§ DATA SECTION:
* start *

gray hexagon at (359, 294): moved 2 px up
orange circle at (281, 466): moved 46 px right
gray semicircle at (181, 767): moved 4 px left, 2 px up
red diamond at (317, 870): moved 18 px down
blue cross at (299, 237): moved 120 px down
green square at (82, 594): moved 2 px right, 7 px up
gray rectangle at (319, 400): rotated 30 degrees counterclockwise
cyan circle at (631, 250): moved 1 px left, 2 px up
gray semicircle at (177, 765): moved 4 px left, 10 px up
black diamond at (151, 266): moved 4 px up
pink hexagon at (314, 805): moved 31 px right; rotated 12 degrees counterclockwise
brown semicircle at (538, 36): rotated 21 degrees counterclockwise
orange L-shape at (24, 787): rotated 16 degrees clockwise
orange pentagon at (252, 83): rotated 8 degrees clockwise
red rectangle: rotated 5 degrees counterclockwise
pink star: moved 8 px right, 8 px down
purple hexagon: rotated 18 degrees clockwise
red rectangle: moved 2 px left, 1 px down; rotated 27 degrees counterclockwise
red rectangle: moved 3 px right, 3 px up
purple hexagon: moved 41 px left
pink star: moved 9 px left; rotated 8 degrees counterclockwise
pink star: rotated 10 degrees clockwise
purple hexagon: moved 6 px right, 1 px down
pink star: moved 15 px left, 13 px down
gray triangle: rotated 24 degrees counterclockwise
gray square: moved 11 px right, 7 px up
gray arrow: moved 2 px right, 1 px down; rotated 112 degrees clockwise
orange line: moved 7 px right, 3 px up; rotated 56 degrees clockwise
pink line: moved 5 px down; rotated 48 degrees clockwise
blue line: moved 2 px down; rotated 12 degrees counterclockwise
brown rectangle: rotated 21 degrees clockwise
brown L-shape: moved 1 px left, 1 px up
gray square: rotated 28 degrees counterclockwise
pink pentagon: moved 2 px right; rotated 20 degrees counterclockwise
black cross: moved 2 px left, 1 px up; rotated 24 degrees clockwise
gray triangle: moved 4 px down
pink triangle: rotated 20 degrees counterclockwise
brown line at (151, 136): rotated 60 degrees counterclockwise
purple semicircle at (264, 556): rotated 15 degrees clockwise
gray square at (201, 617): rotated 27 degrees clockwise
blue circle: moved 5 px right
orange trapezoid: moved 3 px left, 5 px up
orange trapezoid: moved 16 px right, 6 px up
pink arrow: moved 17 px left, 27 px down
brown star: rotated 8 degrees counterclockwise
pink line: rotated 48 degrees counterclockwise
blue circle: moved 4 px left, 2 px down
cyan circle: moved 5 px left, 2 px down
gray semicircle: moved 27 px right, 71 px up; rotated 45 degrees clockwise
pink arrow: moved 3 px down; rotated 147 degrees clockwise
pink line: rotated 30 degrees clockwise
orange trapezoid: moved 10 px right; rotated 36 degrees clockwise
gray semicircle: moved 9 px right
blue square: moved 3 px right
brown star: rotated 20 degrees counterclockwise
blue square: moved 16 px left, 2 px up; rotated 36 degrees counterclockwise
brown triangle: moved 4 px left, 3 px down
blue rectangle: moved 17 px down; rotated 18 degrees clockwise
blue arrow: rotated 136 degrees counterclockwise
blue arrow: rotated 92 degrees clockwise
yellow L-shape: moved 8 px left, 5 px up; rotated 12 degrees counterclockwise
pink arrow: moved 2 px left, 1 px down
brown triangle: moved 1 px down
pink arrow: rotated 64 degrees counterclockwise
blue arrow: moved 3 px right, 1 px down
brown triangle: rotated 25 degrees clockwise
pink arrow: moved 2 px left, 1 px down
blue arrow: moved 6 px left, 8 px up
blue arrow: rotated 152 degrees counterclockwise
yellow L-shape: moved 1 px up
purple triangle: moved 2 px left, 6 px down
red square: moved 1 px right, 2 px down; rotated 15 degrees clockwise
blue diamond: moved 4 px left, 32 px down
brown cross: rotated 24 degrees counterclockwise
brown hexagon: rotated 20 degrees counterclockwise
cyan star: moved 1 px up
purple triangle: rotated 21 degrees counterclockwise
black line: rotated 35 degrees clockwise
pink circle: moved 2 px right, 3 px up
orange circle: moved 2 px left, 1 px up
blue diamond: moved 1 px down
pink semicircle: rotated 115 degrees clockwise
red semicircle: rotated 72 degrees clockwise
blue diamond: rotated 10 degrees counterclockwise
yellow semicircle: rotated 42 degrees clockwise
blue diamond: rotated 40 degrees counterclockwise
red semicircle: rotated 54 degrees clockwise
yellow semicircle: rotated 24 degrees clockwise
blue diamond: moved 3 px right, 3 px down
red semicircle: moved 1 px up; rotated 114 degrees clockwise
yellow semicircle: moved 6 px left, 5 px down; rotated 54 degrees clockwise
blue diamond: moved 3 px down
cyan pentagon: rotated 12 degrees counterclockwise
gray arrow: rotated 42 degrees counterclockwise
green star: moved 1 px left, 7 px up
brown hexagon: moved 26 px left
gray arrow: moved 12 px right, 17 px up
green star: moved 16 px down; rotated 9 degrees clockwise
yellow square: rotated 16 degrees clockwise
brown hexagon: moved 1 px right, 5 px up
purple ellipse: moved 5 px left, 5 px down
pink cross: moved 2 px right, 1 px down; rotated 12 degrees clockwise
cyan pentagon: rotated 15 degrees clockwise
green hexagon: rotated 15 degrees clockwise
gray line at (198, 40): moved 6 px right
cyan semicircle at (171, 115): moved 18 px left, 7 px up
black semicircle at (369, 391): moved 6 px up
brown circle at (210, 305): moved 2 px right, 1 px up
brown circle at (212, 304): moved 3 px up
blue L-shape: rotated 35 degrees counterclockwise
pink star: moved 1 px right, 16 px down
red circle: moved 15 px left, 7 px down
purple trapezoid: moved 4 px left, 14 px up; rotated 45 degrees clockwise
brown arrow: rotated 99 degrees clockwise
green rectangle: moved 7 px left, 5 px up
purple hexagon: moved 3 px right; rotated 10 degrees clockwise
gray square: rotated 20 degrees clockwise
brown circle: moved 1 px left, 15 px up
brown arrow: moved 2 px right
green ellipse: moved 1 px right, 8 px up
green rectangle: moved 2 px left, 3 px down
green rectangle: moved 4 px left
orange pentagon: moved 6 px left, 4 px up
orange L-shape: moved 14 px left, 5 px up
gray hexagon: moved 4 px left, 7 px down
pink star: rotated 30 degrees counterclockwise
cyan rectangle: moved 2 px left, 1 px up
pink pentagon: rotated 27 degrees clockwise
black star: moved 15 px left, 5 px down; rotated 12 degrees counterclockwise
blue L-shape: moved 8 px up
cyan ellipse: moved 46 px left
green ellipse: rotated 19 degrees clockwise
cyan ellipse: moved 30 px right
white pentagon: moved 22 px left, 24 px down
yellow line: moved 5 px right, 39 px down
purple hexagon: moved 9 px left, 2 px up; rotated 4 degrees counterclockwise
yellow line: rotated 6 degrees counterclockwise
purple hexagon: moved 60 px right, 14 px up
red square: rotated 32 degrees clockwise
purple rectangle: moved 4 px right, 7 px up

* end *

Can you rewrite the lines from the first one through the one containing "blue line: moved", putting "magenta star" in place of "pink star" and keeping everything else the same?

§ SOLUTION TO THE EXERCISE:
gray hexagon at (359, 294): moved 2 px up
orange circle at (281, 466): moved 46 px right
gray semicircle at (181, 767): moved 4 px left, 2 px up
red diamond at (317, 870): moved 18 px down
blue cross at (299, 237): moved 120 px down
green square at (82, 594): moved 2 px right, 7 px up
gray rectangle at (319, 400): rotated 30 degrees counterclockwise
cyan circle at (631, 250): moved 1 px left, 2 px up
gray semicircle at (177, 765): moved 4 px left, 10 px up
black diamond at (151, 266): moved 4 px up
pink hexagon at (314, 805): moved 31 px right; rotated 12 degrees counterclockwise
brown semicircle at (538, 36): rotated 21 degrees counterclockwise
orange L-shape at (24, 787): rotated 16 degrees clockwise
orange pentagon at (252, 83): rotated 8 degrees clockwise
red rectangle: rotated 5 degrees counterclockwise
magenta star: moved 8 px right, 8 px down
purple hexagon: rotated 18 degrees clockwise
red rectangle: moved 2 px left, 1 px down; rotated 27 degrees counterclockwise
red rectangle: moved 3 px right, 3 px up
purple hexagon: moved 41 px left
magenta star: moved 9 px left; rotated 8 degrees counterclockwise
magenta star: rotated 10 degrees clockwise
purple hexagon: moved 6 px right, 1 px down
magenta star: moved 15 px left, 13 px down
gray triangle: rotated 24 degrees counterclockwise
gray square: moved 11 px right, 7 px up
gray arrow: moved 2 px right, 1 px down; rotated 112 degrees clockwise
orange line: moved 7 px right, 3 px up; rotated 56 degrees clockwise
pink line: moved 5 px down; rotated 48 degrees clockwise
blue line: moved 2 px down; rotated 12 degrees counterclockwise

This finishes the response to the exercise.